## What the task requires
Please give the lines below again exactly as they stand, from the one that contains "none -> blue 1x2 brick [615,315,787,516]" up to and including the one that contains "yellow 1x1 brick [657,239,737,330]", leaving all pictures out.

(Scene change data)
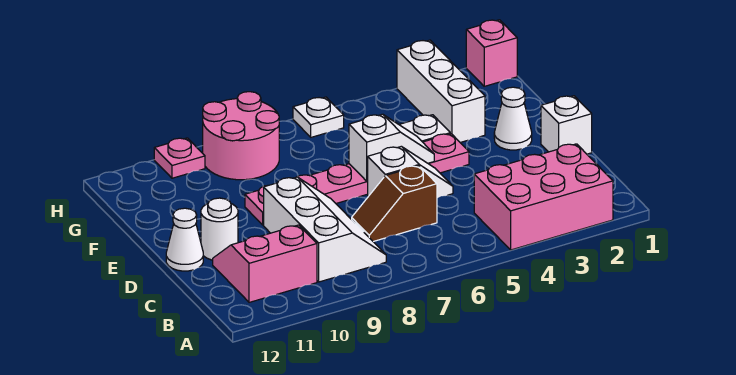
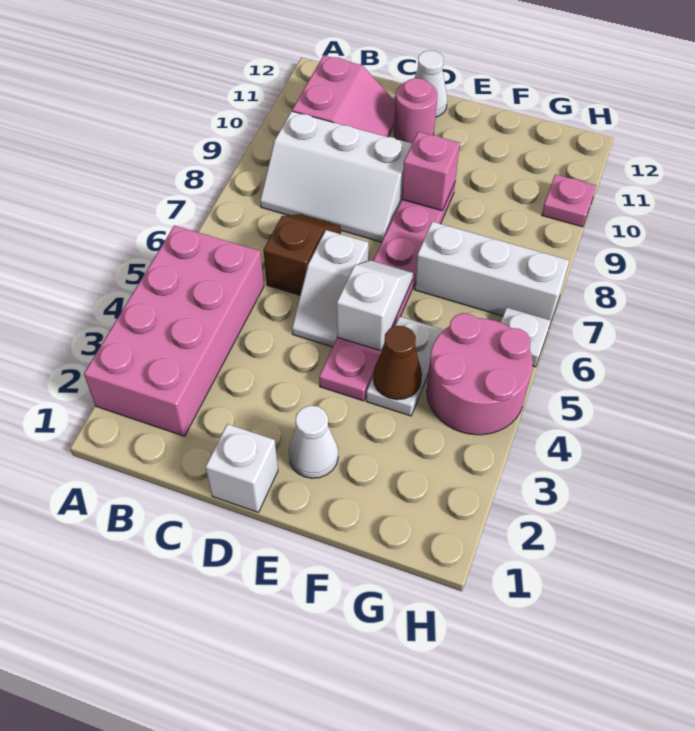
pink 2x3 brick [474,144,613,250] -> pink 2x4 brick [84,226,264,436]
white 1x1 round brick [201,198,238,260] -> pink 1x1 round brick [394,78,437,143]
white 1x2 slope [349,114,434,181] -> white 1x2 slope turned to [337,260,413,351]
white 1x3 brick [397,40,485,142] -> white 1x3 brick moved to [414,222,569,324]
none -> brown 1x1 cone [373,326,422,400]
pink 2x2 round brick [203,92,279,180] -> pink 2x2 round brick moved to [427,313,533,435]
pink 1x1 brick [466,20,517,86] -> pink 1x1 brick moved to [402,132,460,211]

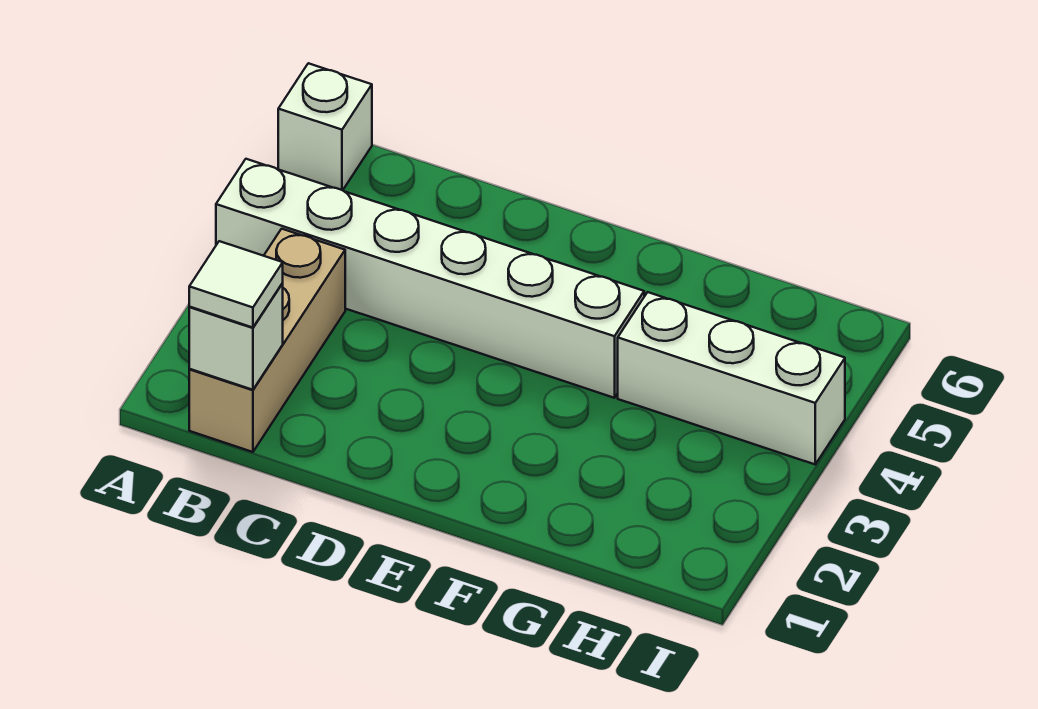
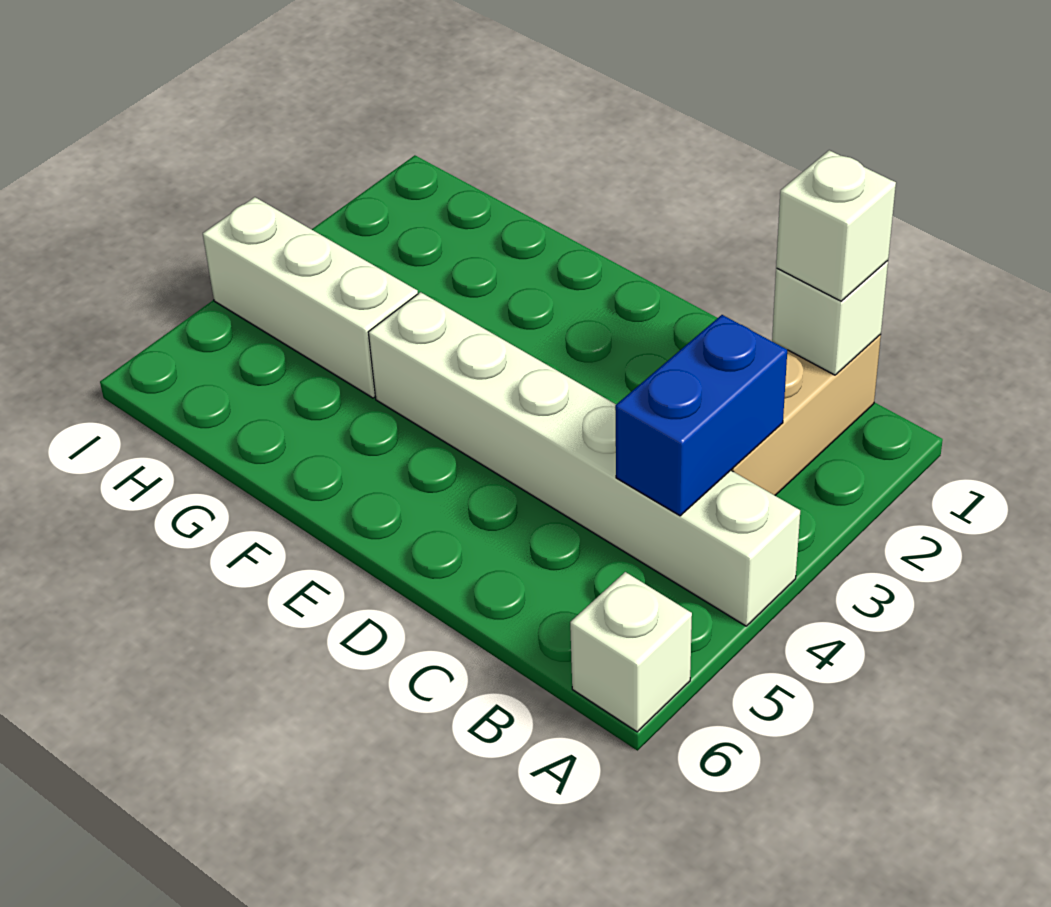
white 1x1 tile [189,241,283,328] -> white 1x1 brick [776,150,896,301]
none -> blue 1x2 brick [615,315,787,516]

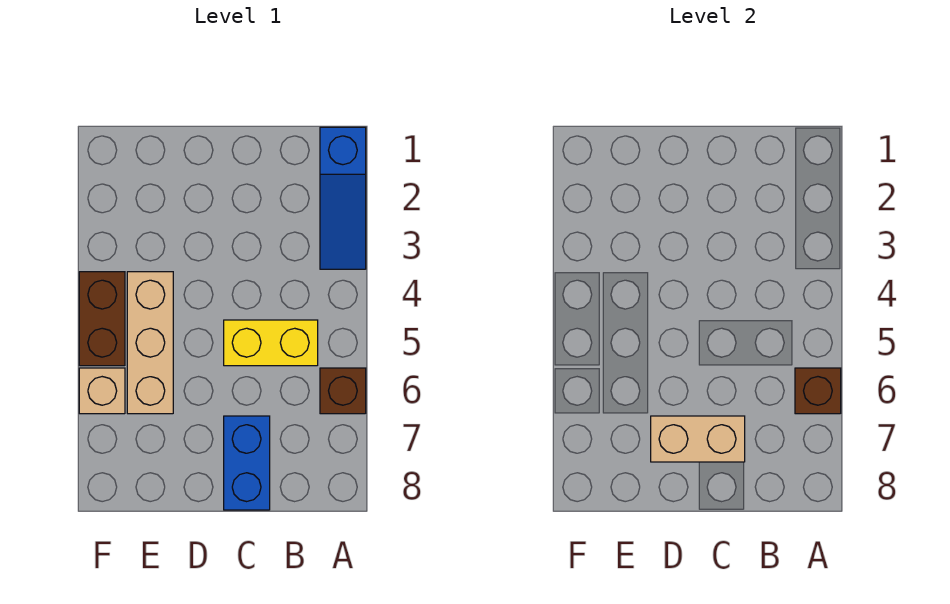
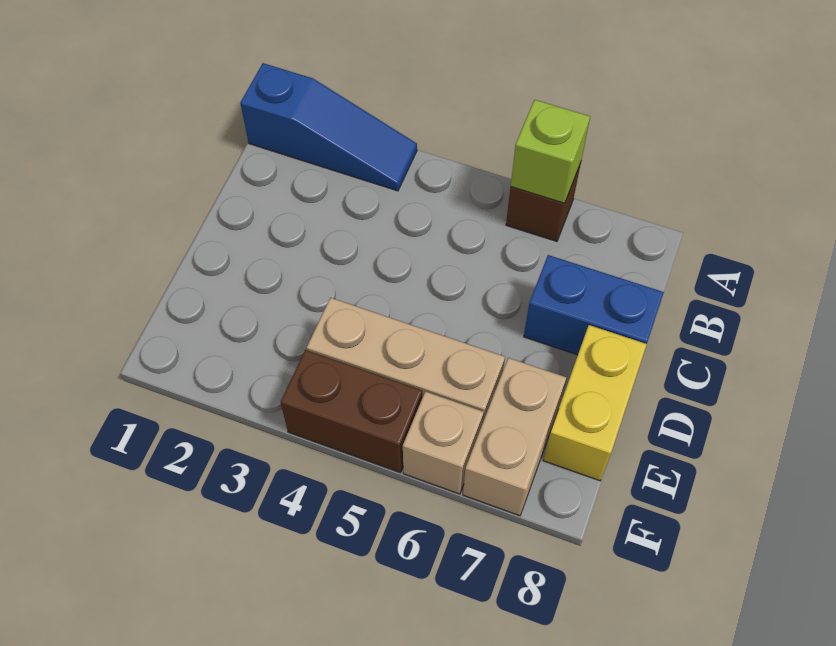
brown 1x1 brick [795,368,841,414] -> lime 1x1 brick [511,100,590,203]
yellow 1x2 brick [224,320,318,366] -> yellow 1x2 brick moved to [543,325,647,481]
tan 1x2 brick [651,416,745,462] -> tan 1x2 brick moved to [463,358,566,516]

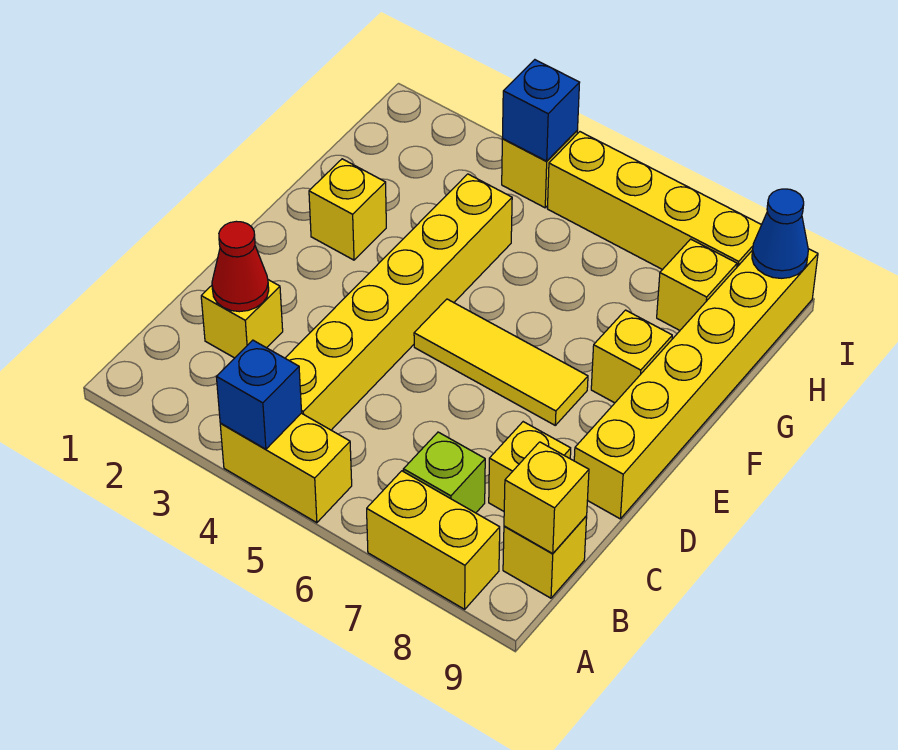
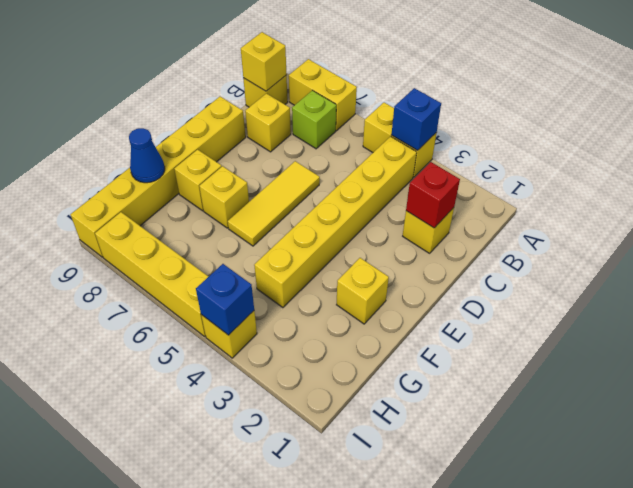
red 1x1 cone [212,221,269,312] -> red 1x1 brick [406,162,460,228]
yellow 1x3 tile [414,299,588,425] -> yellow 1x3 tile turned to [228,161,320,246]
yellow 1x1 brick [657,239,737,330] -> yellow 1x1 brick moved to [199,166,249,228]
blue 1x1 cone [752,189,808,278] -> blue 1x1 cone moved to [129,128,165,183]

## Result of the exercise
none -> blue 1x2 brick [615,315,787,516]

brown 1x1 brick [795,368,841,414] -> lime 1x1 brick [511,100,590,203]
yellow 1x2 brick [224,320,318,366] -> yellow 1x2 brick moved to [543,325,647,481]
tan 1x2 brick [651,416,745,462] -> tan 1x2 brick moved to [463,358,566,516]

red 1x1 cone [212,221,269,312] -> red 1x1 brick [406,162,460,228]
yellow 1x3 tile [414,299,588,425] -> yellow 1x3 tile turned to [228,161,320,246]
yellow 1x1 brick [657,239,737,330] -> yellow 1x1 brick moved to [199,166,249,228]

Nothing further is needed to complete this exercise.